▸ Exercise prompt: Can you put the rows from the first line up to and including the line with "PA [530, 20]" into a JSON list of strings, one string per line, leaving out any blank lines?
══ Material for the task ══
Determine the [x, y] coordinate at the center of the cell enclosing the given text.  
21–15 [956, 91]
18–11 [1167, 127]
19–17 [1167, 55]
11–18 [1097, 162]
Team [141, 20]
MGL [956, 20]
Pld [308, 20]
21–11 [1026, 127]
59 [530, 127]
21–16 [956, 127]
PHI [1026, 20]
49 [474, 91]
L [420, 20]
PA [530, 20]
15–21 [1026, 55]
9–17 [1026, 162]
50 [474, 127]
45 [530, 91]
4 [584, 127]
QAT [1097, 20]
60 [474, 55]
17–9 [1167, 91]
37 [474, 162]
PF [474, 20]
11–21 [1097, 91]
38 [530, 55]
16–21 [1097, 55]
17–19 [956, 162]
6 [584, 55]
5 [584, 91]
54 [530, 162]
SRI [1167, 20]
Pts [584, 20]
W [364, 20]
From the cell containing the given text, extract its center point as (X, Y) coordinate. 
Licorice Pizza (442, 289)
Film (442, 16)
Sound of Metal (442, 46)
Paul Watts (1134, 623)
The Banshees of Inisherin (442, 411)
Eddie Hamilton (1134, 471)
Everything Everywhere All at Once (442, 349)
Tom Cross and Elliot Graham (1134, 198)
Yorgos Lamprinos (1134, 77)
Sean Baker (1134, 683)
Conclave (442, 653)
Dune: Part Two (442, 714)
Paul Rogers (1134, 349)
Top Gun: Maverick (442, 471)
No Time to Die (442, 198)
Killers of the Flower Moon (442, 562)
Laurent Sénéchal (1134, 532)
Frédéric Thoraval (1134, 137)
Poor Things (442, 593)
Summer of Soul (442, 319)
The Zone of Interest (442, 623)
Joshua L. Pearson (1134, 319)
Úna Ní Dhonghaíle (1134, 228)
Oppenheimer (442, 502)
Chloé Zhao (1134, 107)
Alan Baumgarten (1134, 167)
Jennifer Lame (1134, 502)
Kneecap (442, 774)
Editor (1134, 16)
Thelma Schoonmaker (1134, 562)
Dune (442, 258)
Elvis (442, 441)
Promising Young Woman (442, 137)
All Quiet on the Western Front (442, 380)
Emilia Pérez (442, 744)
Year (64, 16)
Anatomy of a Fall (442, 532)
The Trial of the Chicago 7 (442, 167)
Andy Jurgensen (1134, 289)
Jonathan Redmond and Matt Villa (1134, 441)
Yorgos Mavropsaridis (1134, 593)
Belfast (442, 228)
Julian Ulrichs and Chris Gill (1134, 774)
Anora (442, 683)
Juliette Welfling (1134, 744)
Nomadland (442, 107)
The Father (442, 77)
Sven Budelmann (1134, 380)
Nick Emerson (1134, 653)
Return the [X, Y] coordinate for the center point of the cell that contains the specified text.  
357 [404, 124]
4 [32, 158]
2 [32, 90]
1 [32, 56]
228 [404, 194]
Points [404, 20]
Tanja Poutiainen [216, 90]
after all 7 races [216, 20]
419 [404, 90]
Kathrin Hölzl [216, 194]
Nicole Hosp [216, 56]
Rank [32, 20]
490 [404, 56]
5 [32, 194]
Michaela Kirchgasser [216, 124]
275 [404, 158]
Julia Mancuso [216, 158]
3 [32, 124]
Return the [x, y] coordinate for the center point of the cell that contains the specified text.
═══
▸ Problem solution:
[
  "Determine the [x, y] coordinate at the center of the cell enclosing the given text.  ",
  "21–15 [956, 91]",
  "18–11 [1167, 127]",
  "19–17 [1167, 55]",
  "11–18 [1097, 162]",
  "Team [141, 20]",
  "MGL [956, 20]",
  "Pld [308, 20]",
  "21–11 [1026, 127]",
  "59 [530, 127]",
  "21–16 [956, 127]",
  "PHI [1026, 20]",
  "49 [474, 91]",
  "L [420, 20]",
  "PA [530, 20]"
]